List each line in the data below that contains the word "table". Matching is case-sensitive.
***
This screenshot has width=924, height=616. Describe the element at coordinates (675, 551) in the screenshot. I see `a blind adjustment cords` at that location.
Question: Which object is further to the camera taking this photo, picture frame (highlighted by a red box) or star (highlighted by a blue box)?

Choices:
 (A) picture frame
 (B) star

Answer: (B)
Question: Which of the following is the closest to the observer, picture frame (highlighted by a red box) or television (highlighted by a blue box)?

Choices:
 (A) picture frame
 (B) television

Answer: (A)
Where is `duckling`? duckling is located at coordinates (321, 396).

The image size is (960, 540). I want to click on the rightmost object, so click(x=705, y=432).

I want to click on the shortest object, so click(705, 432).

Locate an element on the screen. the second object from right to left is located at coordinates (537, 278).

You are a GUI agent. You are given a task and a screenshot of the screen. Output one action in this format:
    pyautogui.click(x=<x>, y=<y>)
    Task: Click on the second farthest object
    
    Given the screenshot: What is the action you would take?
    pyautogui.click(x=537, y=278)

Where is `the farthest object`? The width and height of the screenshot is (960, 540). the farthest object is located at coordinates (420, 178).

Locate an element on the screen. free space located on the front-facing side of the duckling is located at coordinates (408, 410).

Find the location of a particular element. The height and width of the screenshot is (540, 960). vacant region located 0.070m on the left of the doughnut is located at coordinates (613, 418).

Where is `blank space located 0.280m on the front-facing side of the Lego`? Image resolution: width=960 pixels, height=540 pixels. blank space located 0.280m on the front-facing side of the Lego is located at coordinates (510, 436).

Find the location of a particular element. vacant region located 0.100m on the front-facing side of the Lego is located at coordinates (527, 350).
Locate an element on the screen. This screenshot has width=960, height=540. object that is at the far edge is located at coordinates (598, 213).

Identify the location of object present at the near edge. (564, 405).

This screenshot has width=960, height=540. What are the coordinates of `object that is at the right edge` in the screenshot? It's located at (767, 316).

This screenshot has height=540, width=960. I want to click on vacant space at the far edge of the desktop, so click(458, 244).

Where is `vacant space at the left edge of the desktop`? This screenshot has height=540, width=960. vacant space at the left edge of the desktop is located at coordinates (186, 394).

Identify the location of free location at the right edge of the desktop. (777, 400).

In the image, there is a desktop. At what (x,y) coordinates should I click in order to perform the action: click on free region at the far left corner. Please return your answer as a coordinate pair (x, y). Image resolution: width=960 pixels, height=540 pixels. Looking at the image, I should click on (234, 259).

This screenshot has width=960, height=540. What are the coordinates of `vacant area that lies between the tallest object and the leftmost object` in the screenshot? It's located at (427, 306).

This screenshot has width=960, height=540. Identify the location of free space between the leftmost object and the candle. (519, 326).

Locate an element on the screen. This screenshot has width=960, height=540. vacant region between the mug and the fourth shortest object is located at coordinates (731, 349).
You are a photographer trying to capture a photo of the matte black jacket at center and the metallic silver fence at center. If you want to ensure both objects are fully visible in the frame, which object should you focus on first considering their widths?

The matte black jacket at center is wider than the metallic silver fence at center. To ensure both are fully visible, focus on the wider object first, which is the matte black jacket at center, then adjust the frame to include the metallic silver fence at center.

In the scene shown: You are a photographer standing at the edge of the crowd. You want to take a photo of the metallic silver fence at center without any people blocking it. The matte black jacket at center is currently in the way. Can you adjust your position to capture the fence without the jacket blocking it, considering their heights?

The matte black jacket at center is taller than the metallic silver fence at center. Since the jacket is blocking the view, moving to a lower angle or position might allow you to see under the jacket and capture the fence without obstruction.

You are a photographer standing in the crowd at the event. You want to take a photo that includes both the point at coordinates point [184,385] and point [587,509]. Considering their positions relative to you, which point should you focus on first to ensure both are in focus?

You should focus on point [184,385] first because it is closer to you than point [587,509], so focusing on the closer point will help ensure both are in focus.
***
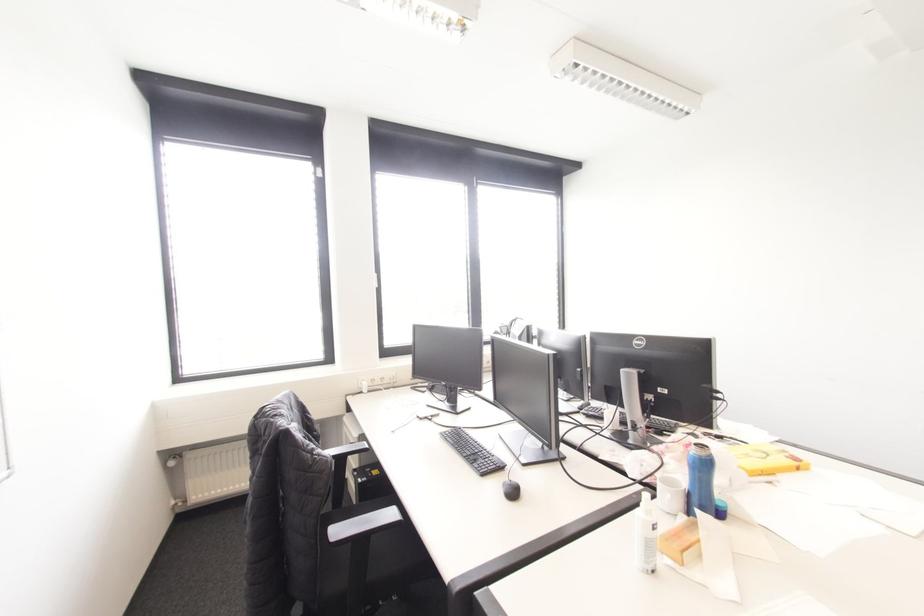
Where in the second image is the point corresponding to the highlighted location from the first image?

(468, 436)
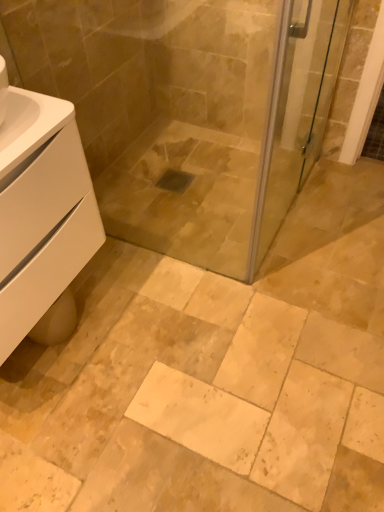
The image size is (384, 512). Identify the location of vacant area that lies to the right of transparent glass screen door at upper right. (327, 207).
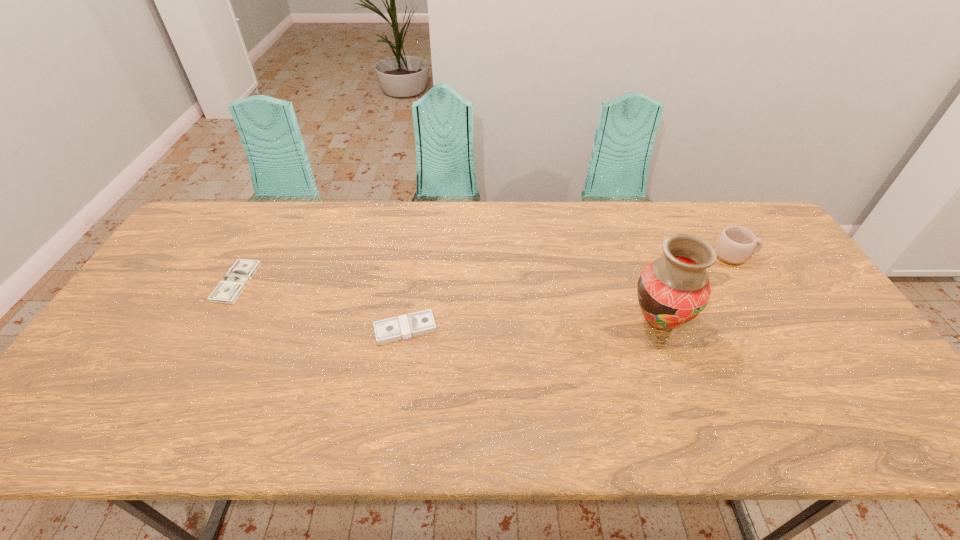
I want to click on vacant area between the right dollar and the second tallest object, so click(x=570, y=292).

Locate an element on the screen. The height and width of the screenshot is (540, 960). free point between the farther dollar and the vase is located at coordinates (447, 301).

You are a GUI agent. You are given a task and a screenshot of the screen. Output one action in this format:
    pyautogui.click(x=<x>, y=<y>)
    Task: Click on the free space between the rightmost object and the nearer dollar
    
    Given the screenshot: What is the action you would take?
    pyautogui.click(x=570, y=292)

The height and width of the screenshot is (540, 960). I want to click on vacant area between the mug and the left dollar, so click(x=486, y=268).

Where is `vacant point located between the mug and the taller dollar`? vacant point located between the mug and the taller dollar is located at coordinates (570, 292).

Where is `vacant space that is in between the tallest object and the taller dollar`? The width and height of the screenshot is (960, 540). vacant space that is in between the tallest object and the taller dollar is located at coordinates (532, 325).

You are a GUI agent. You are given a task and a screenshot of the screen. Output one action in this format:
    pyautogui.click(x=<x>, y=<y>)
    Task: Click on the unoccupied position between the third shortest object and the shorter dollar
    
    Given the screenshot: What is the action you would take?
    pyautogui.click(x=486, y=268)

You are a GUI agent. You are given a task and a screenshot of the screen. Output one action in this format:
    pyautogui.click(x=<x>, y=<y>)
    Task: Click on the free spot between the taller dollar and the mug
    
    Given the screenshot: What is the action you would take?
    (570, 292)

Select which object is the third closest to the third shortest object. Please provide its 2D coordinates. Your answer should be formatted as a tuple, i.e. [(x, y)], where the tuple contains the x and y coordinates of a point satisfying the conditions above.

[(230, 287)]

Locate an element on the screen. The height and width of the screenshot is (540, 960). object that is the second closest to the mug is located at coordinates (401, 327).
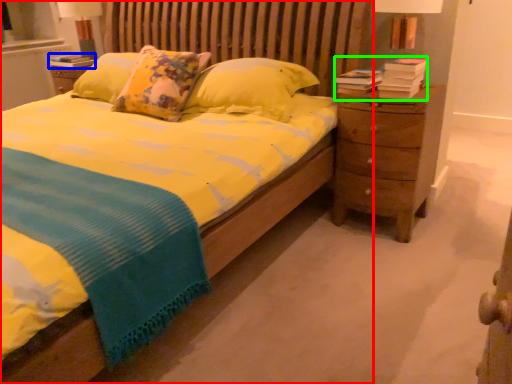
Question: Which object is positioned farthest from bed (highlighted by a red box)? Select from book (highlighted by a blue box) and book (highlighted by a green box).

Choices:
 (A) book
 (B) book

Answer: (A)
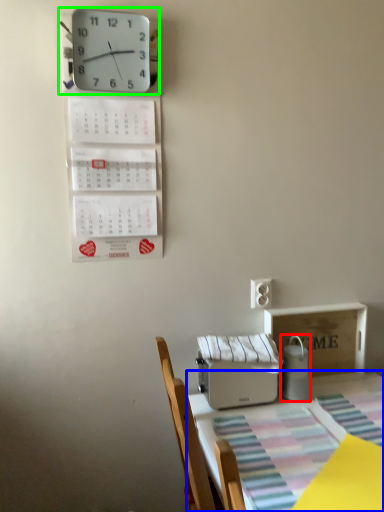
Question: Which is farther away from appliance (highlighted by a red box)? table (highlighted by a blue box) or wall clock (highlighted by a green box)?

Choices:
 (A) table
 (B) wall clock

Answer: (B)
***
SOLUTION TO THIS EXERCISE —
Question: Which is farther away from appliance (highlighted by a red box)? table (highlighted by a blue box) or wall clock (highlighted by a green box)?
 (A) table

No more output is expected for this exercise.